(Items from a data source)
======

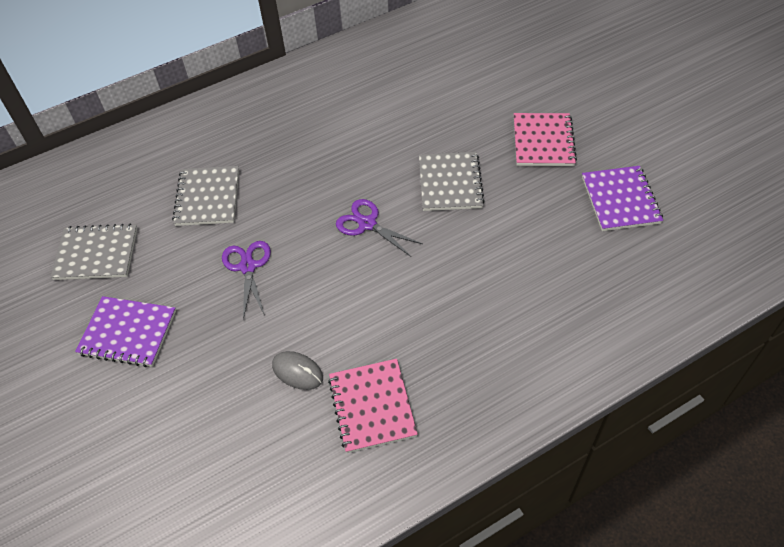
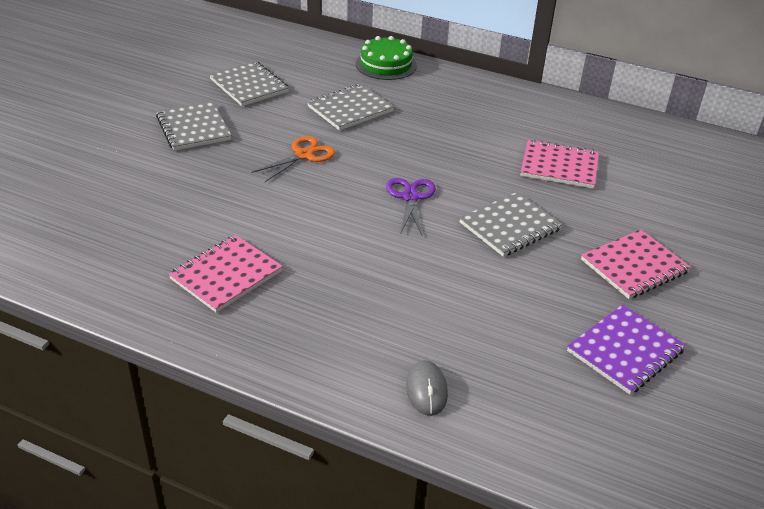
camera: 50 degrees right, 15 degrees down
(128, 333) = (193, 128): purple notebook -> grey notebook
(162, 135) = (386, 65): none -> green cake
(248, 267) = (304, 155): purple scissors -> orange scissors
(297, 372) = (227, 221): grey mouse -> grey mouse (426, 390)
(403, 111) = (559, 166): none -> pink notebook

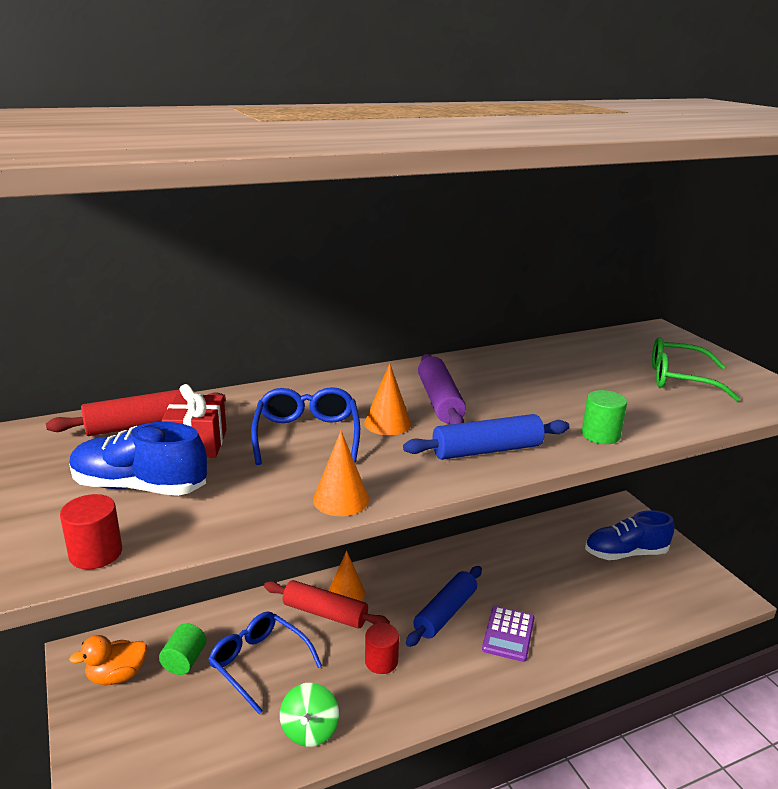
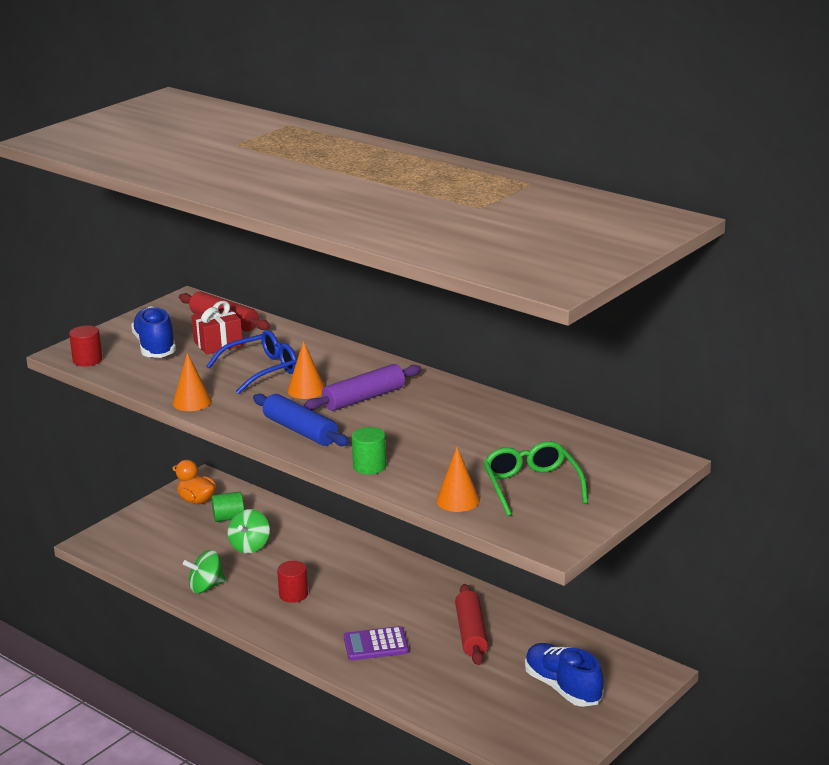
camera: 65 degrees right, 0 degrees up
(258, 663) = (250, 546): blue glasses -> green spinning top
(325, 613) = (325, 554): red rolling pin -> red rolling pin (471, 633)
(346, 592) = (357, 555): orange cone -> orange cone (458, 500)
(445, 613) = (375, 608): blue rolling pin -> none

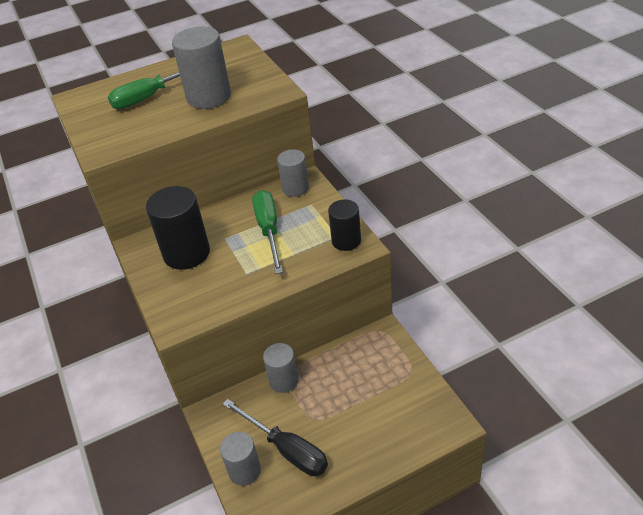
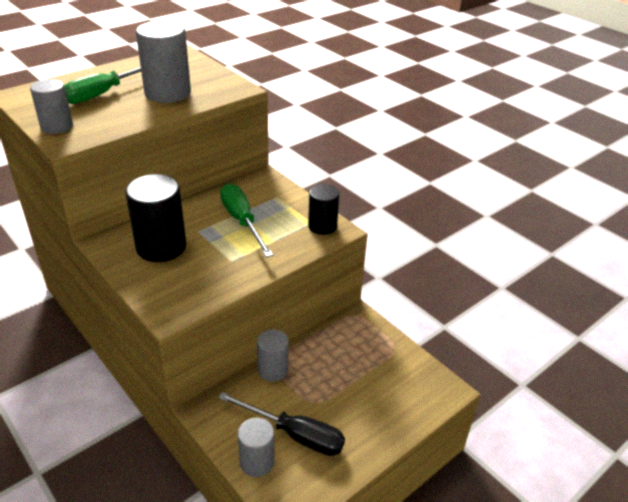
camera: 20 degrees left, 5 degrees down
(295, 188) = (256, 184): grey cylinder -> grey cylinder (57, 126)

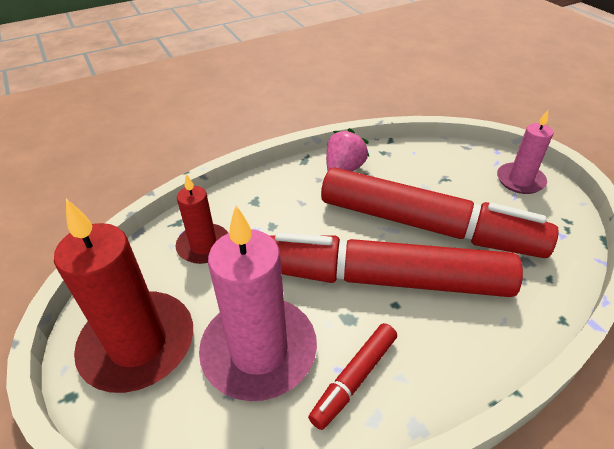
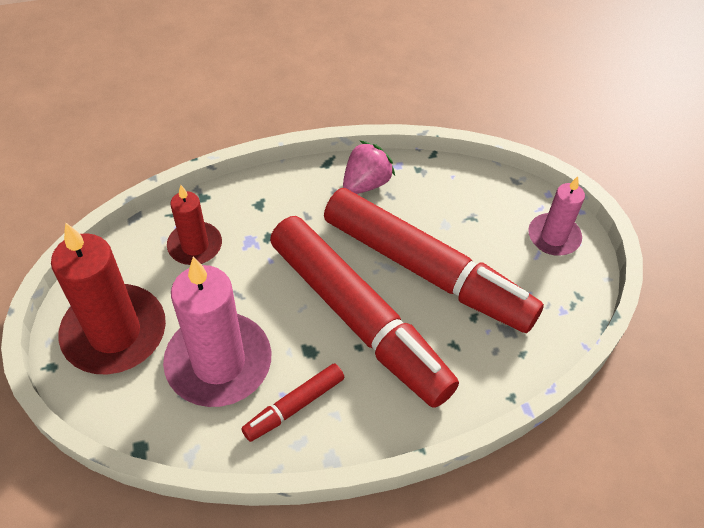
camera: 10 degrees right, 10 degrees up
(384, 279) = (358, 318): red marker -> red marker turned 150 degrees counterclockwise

======

→ WHAT TO DO: Every line above has to be output exactly; the pictures must be dropped.

→ FINISHED EXERCISE:
camera: 50 degrees right, 15 degrees down
(128, 333) = (193, 128): purple notebook -> grey notebook
(162, 135) = (386, 65): none -> green cake
(248, 267) = (304, 155): purple scissors -> orange scissors
(297, 372) = (227, 221): grey mouse -> grey mouse (426, 390)
(403, 111) = (559, 166): none -> pink notebook

camera: 65 degrees right, 0 degrees up
(258, 663) = (250, 546): blue glasses -> green spinning top
(325, 613) = (325, 554): red rolling pin -> red rolling pin (471, 633)
(346, 592) = (357, 555): orange cone -> orange cone (458, 500)
(445, 613) = (375, 608): blue rolling pin -> none

camera: 20 degrees left, 5 degrees down
(295, 188) = (256, 184): grey cylinder -> grey cylinder (57, 126)

camera: 10 degrees right, 10 degrees up
(384, 279) = (358, 318): red marker -> red marker turned 150 degrees counterclockwise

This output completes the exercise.